(Stored data)

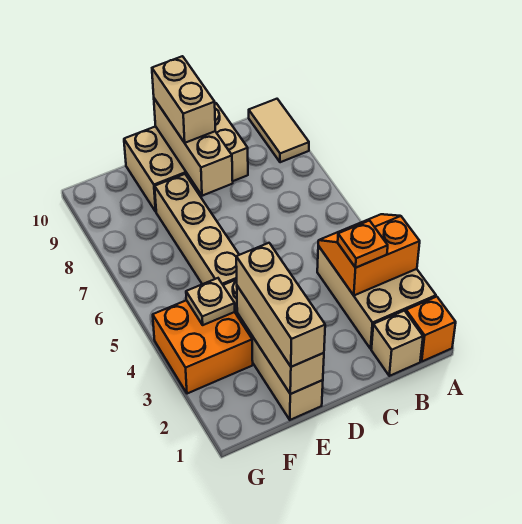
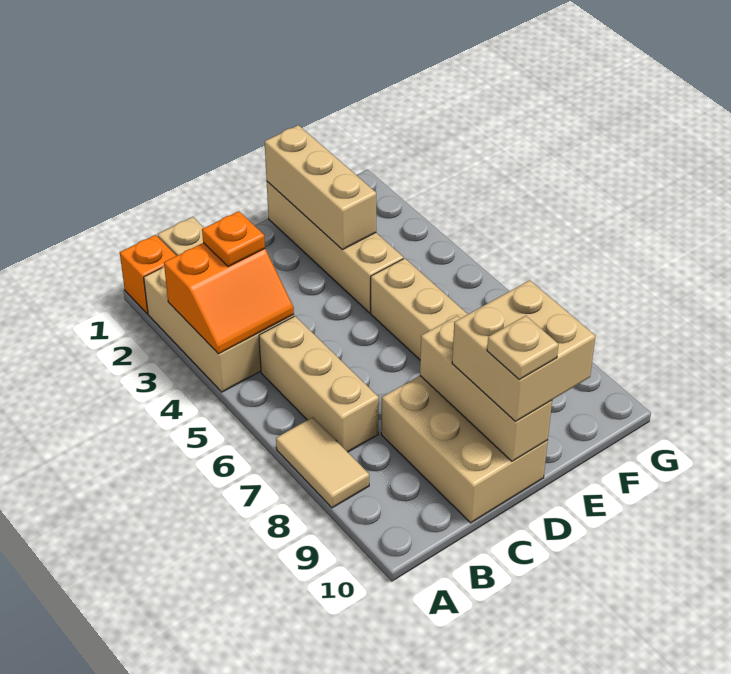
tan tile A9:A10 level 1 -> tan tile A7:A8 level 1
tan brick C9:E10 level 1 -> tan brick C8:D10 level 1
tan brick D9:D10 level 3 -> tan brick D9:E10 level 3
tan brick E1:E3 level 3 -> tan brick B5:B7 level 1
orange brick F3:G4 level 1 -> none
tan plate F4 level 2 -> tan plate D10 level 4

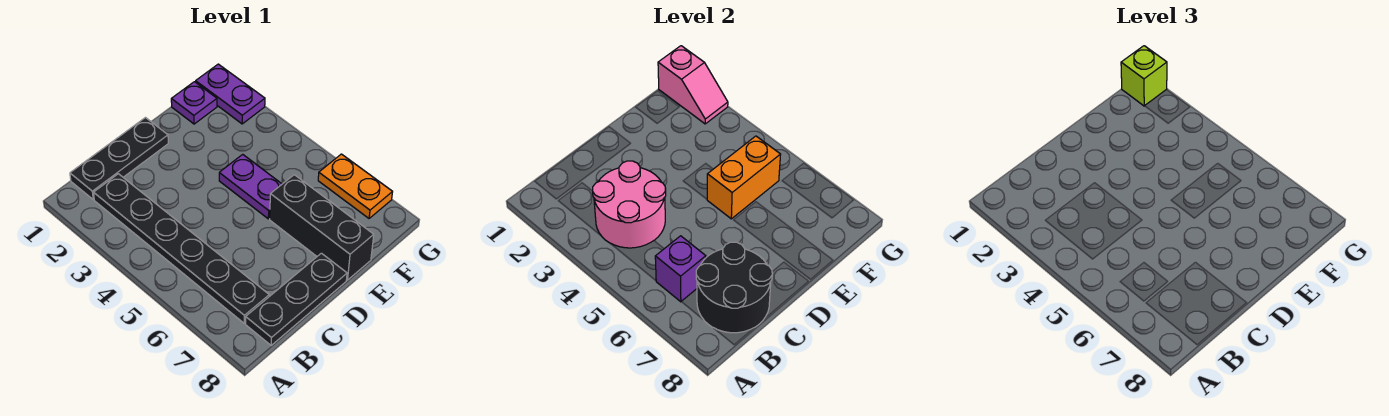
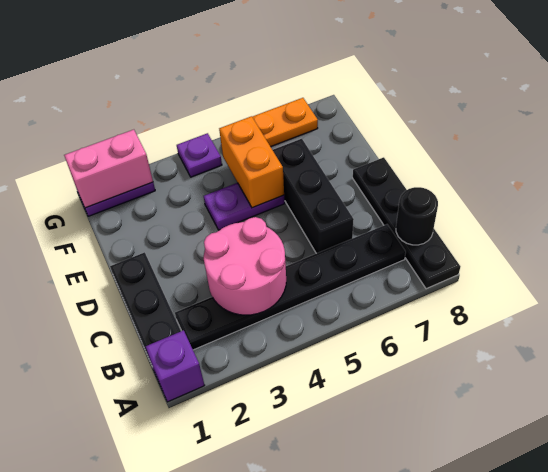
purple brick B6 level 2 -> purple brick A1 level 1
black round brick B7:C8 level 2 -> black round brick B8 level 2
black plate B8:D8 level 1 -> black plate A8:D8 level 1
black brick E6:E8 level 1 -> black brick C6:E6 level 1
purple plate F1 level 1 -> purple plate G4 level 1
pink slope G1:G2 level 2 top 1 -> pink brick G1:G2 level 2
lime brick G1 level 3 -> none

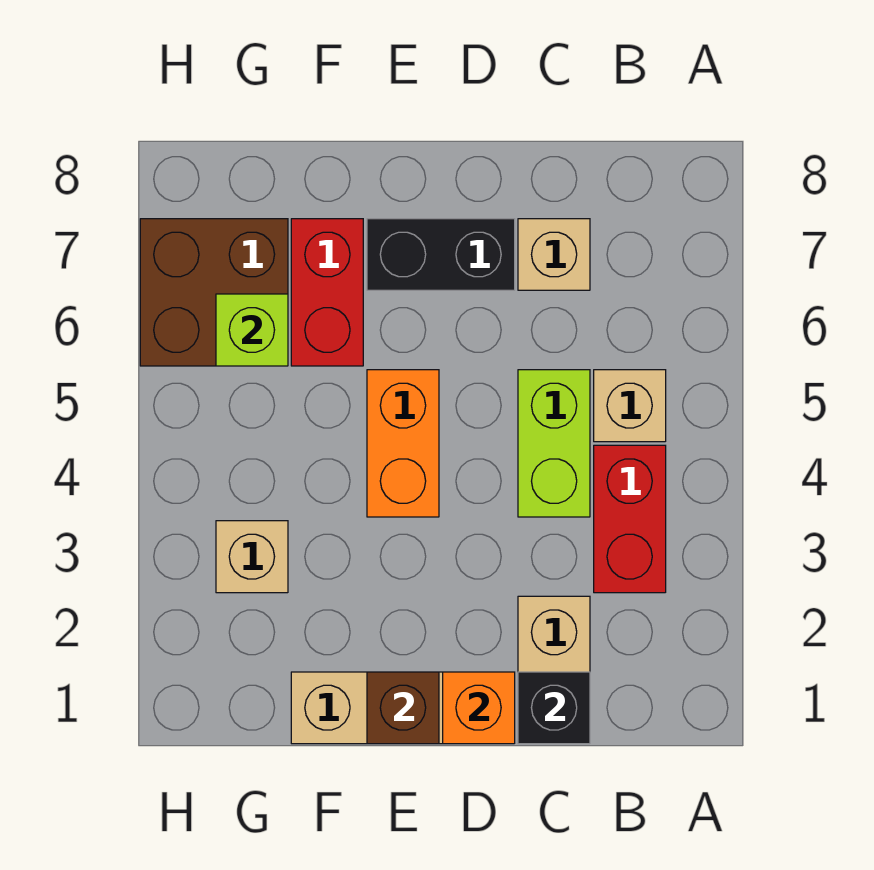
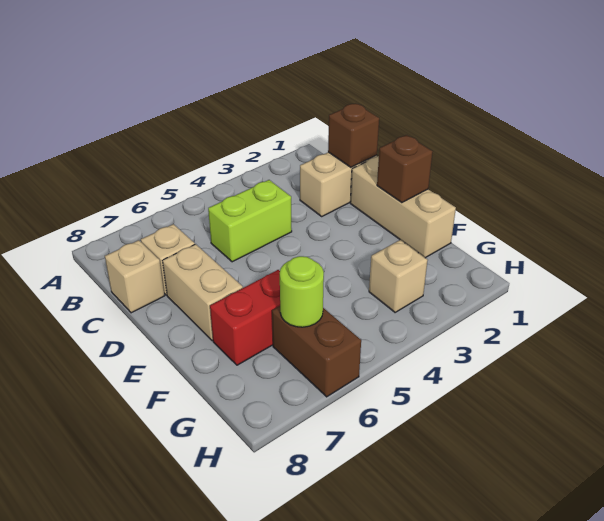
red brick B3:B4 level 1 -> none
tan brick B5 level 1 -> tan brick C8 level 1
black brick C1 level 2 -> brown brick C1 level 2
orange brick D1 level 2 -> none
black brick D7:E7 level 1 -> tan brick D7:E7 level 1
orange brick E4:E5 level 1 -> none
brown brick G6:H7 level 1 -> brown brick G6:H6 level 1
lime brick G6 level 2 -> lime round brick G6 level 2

#### [Aim of the exercise]
Each record above is to be written out exactly; the pictures are not.

#### [Expected output]
tan tile A9:A10 level 1 -> tan tile A7:A8 level 1
tan brick C9:E10 level 1 -> tan brick C8:D10 level 1
tan brick D9:D10 level 3 -> tan brick D9:E10 level 3
tan brick E1:E3 level 3 -> tan brick B5:B7 level 1
orange brick F3:G4 level 1 -> none
tan plate F4 level 2 -> tan plate D10 level 4

purple brick B6 level 2 -> purple brick A1 level 1
black round brick B7:C8 level 2 -> black round brick B8 level 2
black plate B8:D8 level 1 -> black plate A8:D8 level 1
black brick E6:E8 level 1 -> black brick C6:E6 level 1
purple plate F1 level 1 -> purple plate G4 level 1
pink slope G1:G2 level 2 top 1 -> pink brick G1:G2 level 2
lime brick G1 level 3 -> none

red brick B3:B4 level 1 -> none
tan brick B5 level 1 -> tan brick C8 level 1
black brick C1 level 2 -> brown brick C1 level 2
orange brick D1 level 2 -> none
black brick D7:E7 level 1 -> tan brick D7:E7 level 1
orange brick E4:E5 level 1 -> none
brown brick G6:H7 level 1 -> brown brick G6:H6 level 1
lime brick G6 level 2 -> lime round brick G6 level 2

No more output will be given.